[What the exercise asks]: The expected answer is every line from the material below that has the word "shoe".

========================================

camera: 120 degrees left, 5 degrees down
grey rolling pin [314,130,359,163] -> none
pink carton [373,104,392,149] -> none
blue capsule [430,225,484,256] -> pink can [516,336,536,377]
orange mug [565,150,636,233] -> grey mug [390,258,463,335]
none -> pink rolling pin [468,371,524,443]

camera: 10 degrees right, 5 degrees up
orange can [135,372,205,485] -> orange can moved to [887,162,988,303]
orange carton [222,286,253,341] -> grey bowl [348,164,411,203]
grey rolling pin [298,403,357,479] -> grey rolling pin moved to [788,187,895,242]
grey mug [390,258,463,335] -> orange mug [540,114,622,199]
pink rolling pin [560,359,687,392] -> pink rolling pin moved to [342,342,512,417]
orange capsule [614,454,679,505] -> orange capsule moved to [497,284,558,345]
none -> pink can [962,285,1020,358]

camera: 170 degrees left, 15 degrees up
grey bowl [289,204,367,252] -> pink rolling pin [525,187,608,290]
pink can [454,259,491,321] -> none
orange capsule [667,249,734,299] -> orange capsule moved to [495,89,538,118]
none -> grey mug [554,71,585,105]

========================================

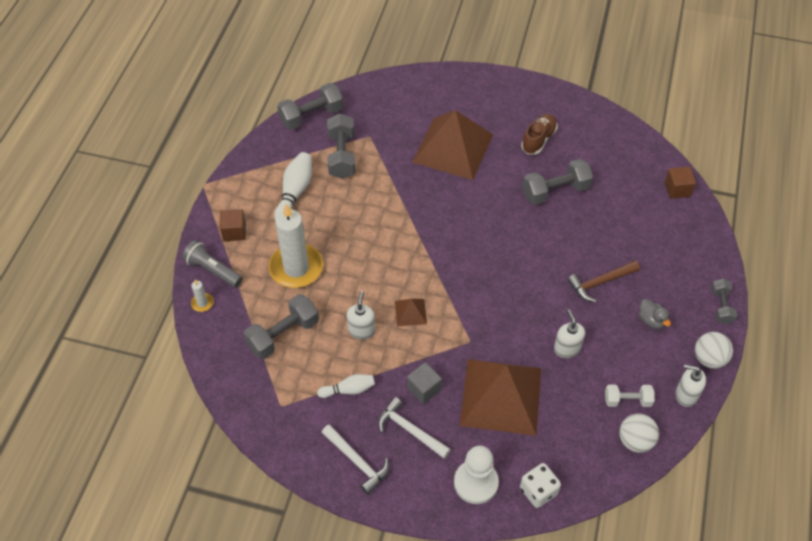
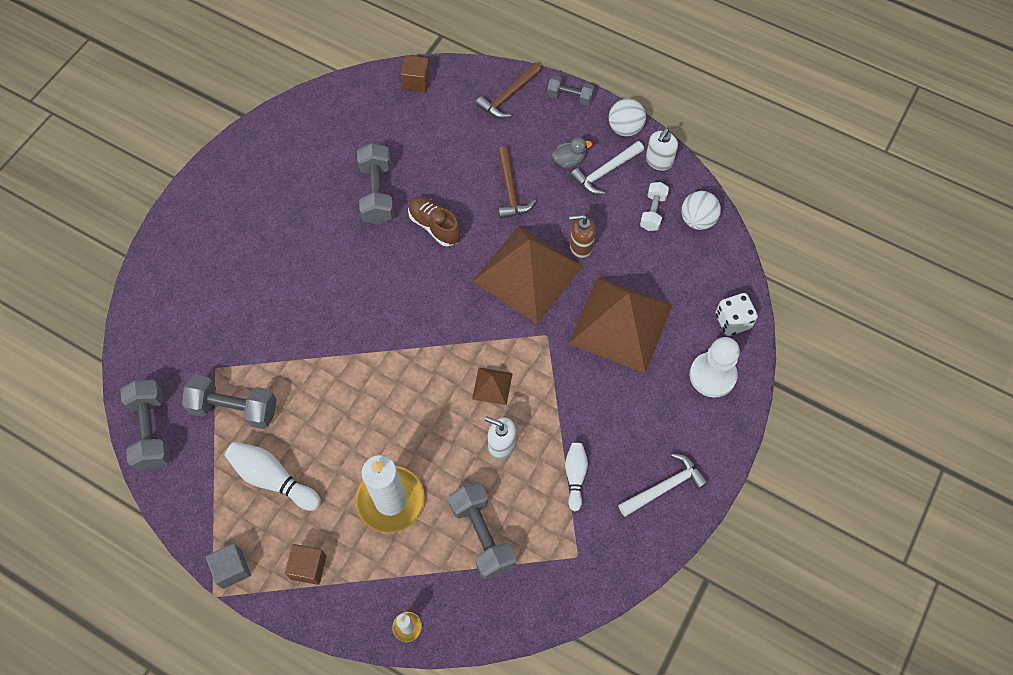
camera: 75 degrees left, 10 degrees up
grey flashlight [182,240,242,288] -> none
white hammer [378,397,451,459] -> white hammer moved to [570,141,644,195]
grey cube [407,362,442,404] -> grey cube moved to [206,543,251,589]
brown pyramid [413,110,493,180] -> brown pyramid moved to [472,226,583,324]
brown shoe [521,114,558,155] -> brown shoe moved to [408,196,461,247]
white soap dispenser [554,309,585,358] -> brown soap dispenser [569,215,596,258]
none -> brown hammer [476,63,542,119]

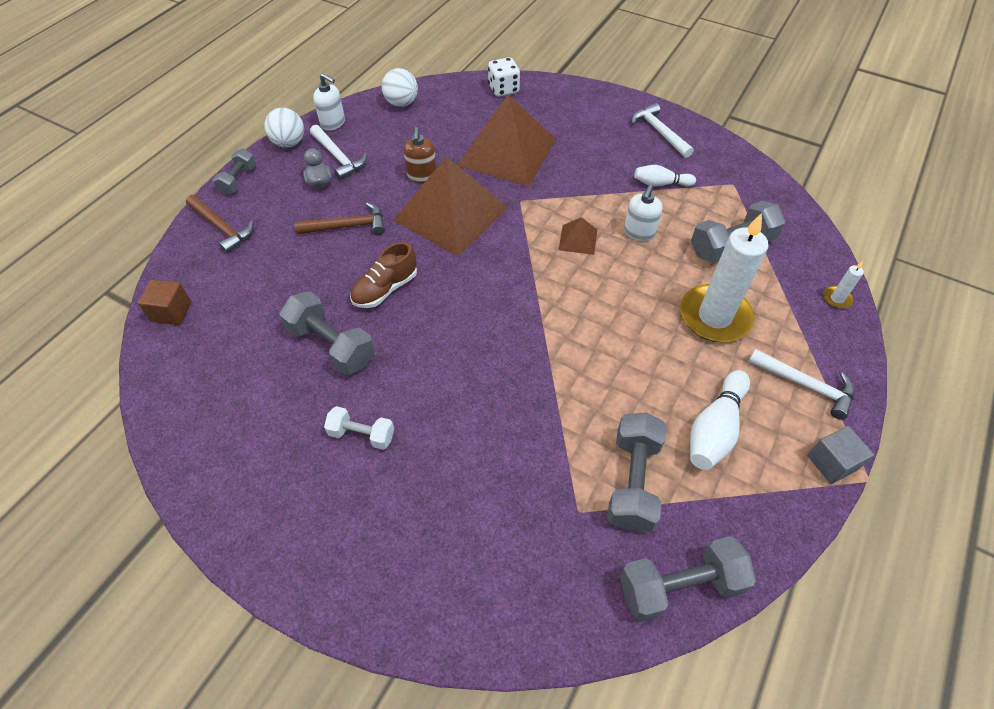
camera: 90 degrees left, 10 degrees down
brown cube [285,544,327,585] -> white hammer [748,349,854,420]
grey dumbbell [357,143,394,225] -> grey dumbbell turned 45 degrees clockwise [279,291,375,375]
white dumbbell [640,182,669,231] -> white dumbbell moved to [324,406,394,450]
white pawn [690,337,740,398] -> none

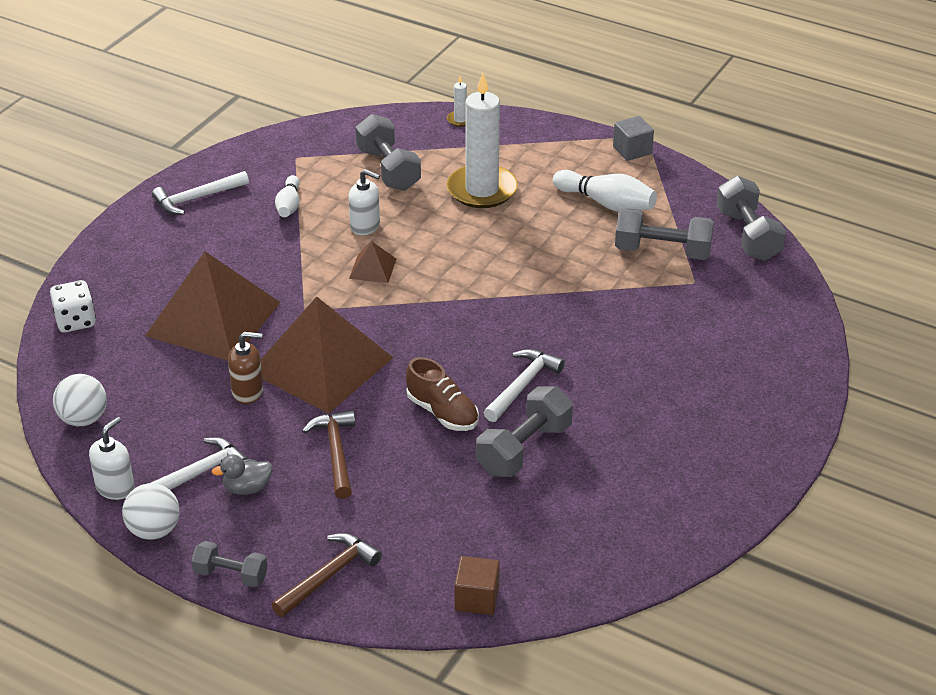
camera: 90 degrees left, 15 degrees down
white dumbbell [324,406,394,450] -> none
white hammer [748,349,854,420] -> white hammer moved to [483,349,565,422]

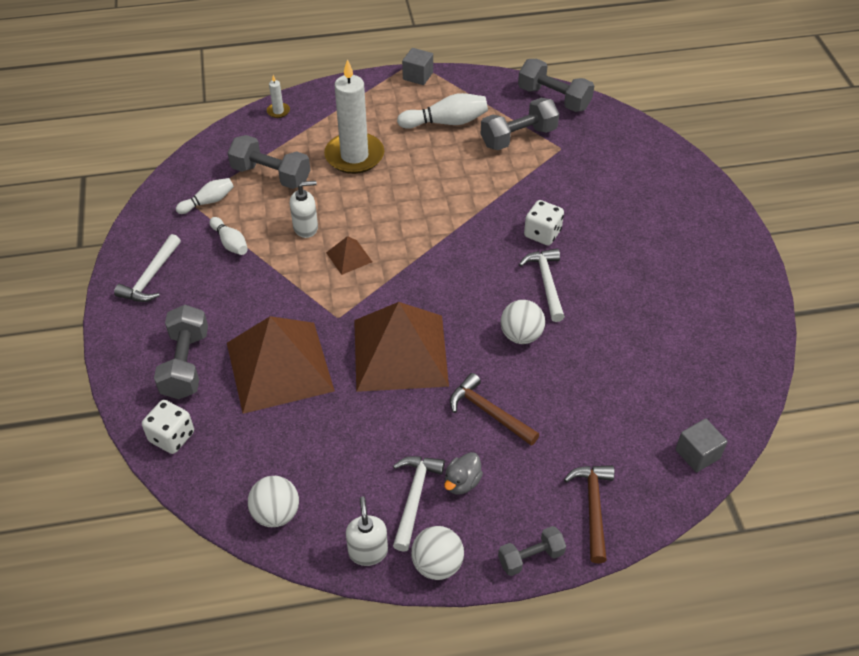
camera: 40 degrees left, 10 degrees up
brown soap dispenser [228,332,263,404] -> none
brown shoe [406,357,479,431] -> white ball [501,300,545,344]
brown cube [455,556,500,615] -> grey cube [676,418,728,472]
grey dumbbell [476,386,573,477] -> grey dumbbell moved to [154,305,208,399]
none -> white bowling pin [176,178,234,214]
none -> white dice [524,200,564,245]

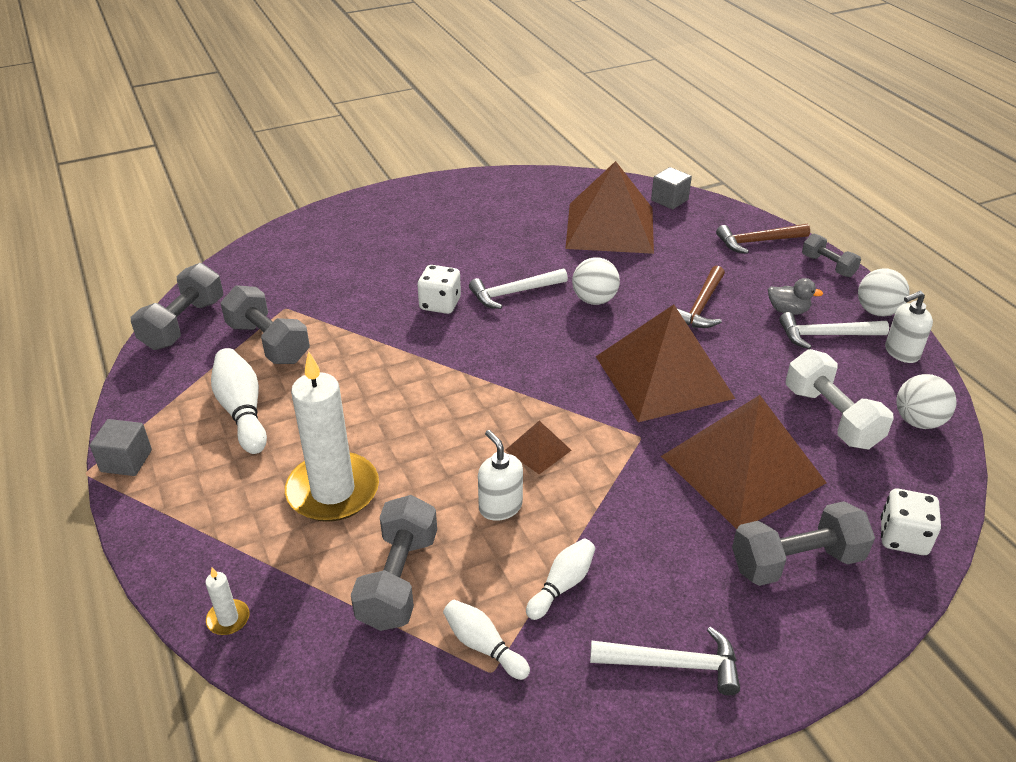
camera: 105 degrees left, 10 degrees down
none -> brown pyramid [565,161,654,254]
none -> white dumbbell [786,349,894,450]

========================================

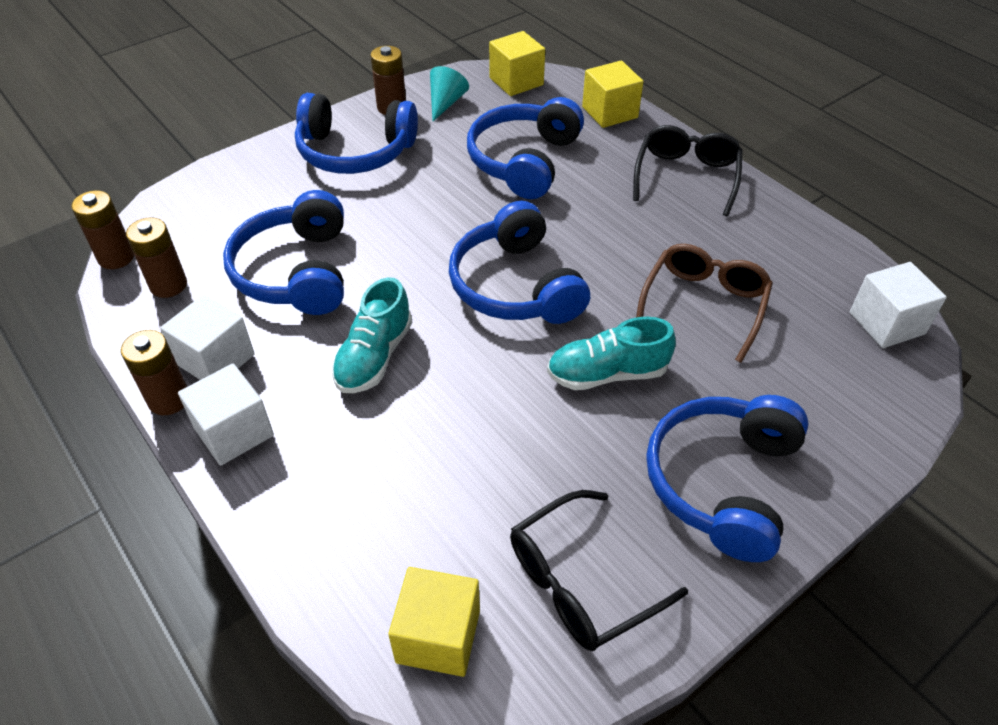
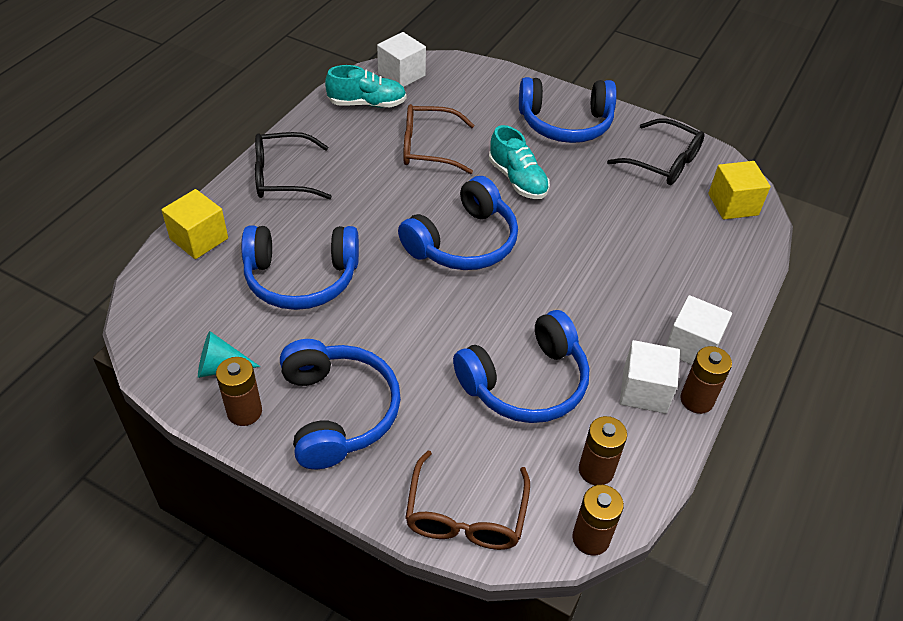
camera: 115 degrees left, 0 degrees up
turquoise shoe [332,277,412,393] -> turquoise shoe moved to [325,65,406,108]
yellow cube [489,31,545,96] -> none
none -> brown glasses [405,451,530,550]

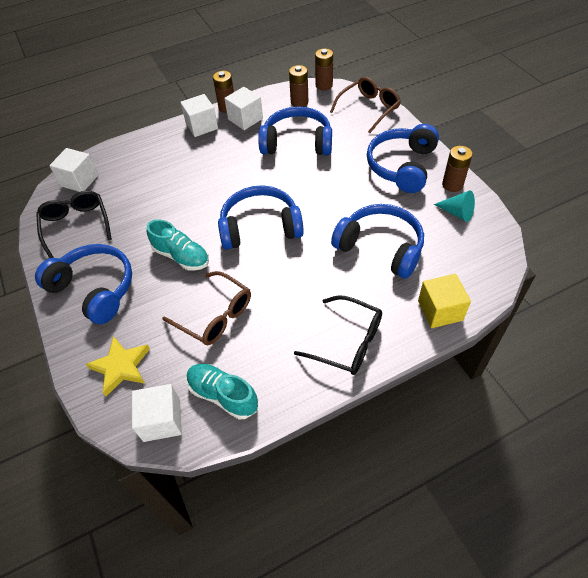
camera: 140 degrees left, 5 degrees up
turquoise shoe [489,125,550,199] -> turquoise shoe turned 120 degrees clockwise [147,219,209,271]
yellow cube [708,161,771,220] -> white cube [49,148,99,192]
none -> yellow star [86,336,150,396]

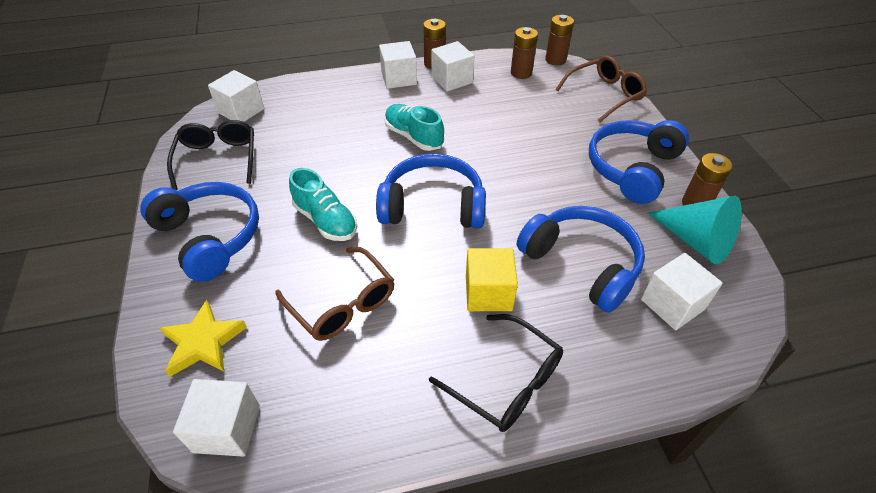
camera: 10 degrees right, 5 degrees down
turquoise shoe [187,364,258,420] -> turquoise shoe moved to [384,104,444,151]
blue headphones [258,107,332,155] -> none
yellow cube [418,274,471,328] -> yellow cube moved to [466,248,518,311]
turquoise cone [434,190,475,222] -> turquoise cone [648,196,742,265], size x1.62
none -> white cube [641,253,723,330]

========================================

[Answer space]:
brown shoe [521,114,558,155] -> brown shoe moved to [408,196,461,247]
brown shoe [406,357,479,431] -> white ball [501,300,545,344]
turquoise shoe [332,277,412,393] -> turquoise shoe moved to [325,65,406,108]
turquoise shoe [489,125,550,199] -> turquoise shoe turned 120 degrees clockwise [147,219,209,271]
turquoise shoe [187,364,258,420] -> turquoise shoe moved to [384,104,444,151]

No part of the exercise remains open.